## Work instruction:
Could you filter the records below and return each line that holds "tile"?

## Given data:
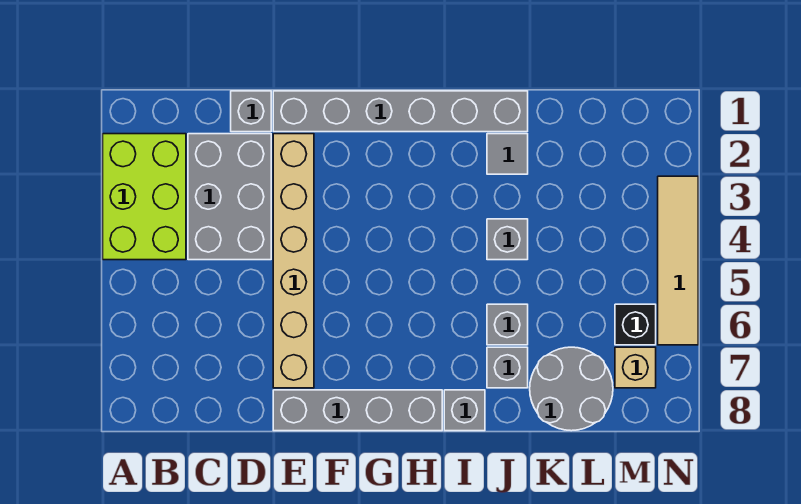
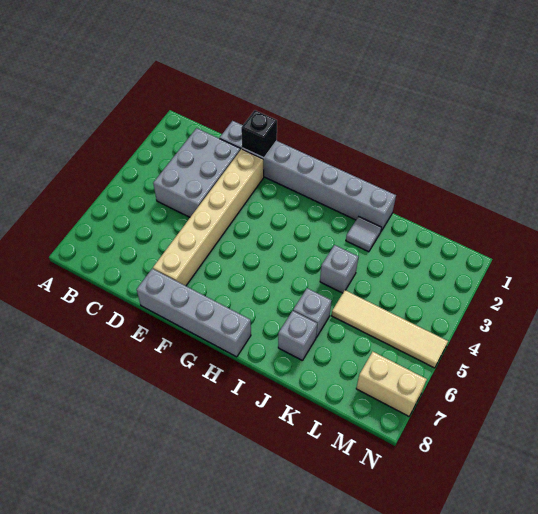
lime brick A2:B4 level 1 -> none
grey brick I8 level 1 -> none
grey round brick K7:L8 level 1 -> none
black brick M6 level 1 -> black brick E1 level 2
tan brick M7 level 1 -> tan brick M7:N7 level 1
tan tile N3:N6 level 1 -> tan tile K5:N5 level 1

...

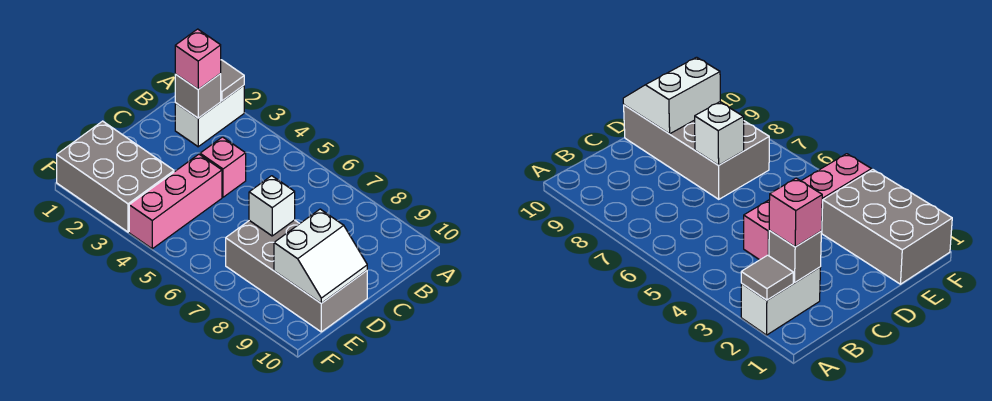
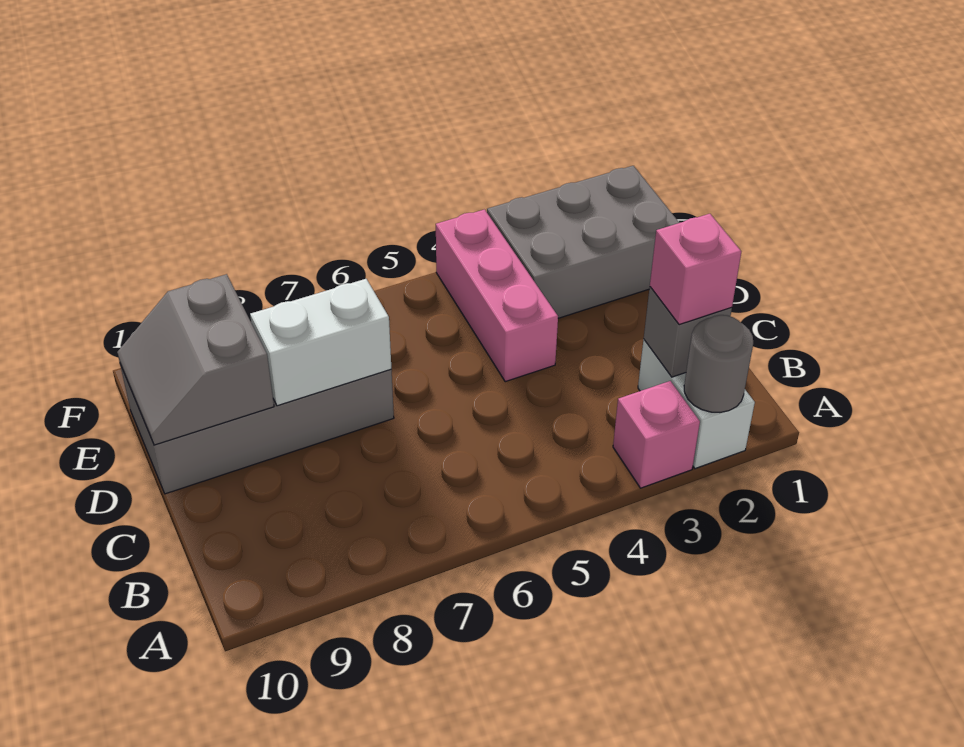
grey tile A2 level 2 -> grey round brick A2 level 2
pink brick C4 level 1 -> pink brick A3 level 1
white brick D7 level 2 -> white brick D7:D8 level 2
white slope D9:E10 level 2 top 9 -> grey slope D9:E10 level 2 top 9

## Answer to the exercise:
tan tile N3:N6 level 1 -> tan tile K5:N5 level 1
grey tile A2 level 2 -> grey round brick A2 level 2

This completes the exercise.